**What the exercise asks**
Only the pictures are to be left out; write out the rest of the data exactly.

**Available data**
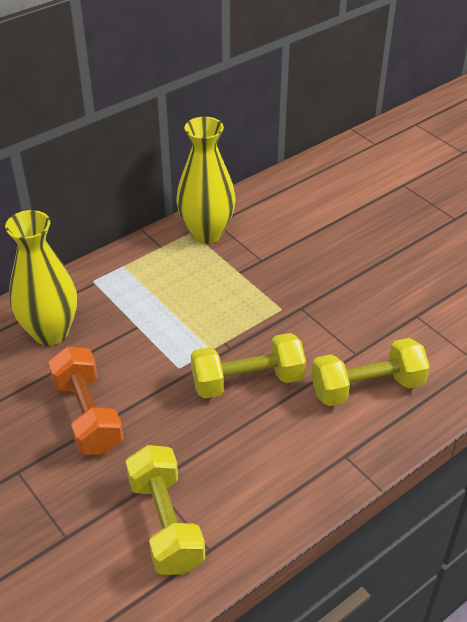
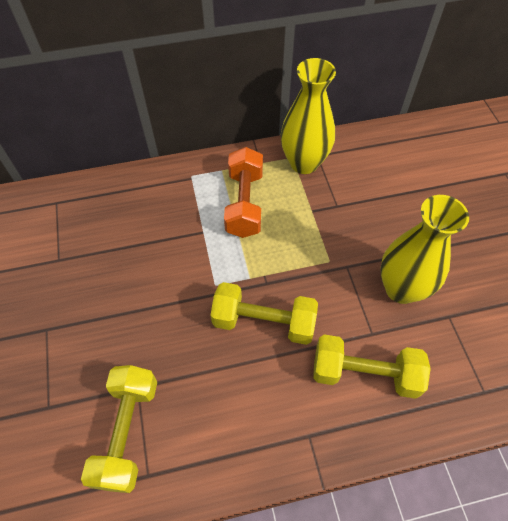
camera: 25 degrees right, 15 degrees up
(50, 332) = (135, 211): yellow vase -> yellow vase (401, 289)
(87, 415) = (122, 300): orange dumbbell -> orange dumbbell (244, 203)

**Your response**
camera: 25 degrees right, 15 degrees up
(50, 332) = (135, 211): yellow vase -> yellow vase (401, 289)
(87, 415) = (122, 300): orange dumbbell -> orange dumbbell (244, 203)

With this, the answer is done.